→ **GOAL OF THE EXERCISE**:
Copy exactly the line containing "gray square: moved 14 px right" and each line after it to the end of the listing, and output nothing else.
*** Opening of GIVEN DATA ***
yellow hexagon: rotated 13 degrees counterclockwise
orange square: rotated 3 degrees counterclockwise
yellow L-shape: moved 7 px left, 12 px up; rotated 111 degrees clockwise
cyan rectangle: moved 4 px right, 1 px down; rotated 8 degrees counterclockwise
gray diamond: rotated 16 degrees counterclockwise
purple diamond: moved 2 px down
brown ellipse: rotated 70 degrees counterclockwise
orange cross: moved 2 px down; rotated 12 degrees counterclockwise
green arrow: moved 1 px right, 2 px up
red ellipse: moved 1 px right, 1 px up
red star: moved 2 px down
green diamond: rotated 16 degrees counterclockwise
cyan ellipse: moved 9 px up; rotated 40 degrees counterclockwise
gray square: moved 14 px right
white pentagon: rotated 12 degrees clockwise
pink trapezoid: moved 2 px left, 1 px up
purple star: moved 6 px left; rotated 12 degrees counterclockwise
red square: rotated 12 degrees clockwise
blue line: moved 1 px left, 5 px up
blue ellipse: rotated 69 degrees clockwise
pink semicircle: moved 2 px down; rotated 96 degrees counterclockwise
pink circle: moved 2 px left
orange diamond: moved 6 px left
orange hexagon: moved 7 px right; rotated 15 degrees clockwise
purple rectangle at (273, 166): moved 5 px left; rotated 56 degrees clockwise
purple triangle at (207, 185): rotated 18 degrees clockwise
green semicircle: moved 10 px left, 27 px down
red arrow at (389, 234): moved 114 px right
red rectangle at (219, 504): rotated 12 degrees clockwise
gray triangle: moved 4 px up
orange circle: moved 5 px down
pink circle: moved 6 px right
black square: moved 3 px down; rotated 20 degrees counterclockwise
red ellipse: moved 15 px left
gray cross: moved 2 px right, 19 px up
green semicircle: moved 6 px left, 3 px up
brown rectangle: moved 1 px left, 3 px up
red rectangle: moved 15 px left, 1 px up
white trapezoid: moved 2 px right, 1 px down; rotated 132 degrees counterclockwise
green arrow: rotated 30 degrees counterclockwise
*** Close of GIVEN DATA ***
→ **ANSWER TO THE EXERCISE**:
gray square: moved 14 px right
white pentagon: rotated 12 degrees clockwise
pink trapezoid: moved 2 px left, 1 px up
purple star: moved 6 px left; rotated 12 degrees counterclockwise
red square: rotated 12 degrees clockwise
blue line: moved 1 px left, 5 px up
blue ellipse: rotated 69 degrees clockwise
pink semicircle: moved 2 px down; rotated 96 degrees counterclockwise
pink circle: moved 2 px left
orange diamond: moved 6 px left
orange hexagon: moved 7 px right; rotated 15 degrees clockwise
purple rectangle at (273, 166): moved 5 px left; rotated 56 degrees clockwise
purple triangle at (207, 185): rotated 18 degrees clockwise
green semicircle: moved 10 px left, 27 px down
red arrow at (389, 234): moved 114 px right
red rectangle at (219, 504): rotated 12 degrees clockwise
gray triangle: moved 4 px up
orange circle: moved 5 px down
pink circle: moved 6 px right
black square: moved 3 px down; rotated 20 degrees counterclockwise
red ellipse: moved 15 px left
gray cross: moved 2 px right, 19 px up
green semicircle: moved 6 px left, 3 px up
brown rectangle: moved 1 px left, 3 px up
red rectangle: moved 15 px left, 1 px up
white trapezoid: moved 2 px right, 1 px down; rotated 132 degrees counterclockwise
green arrow: rotated 30 degrees counterclockwise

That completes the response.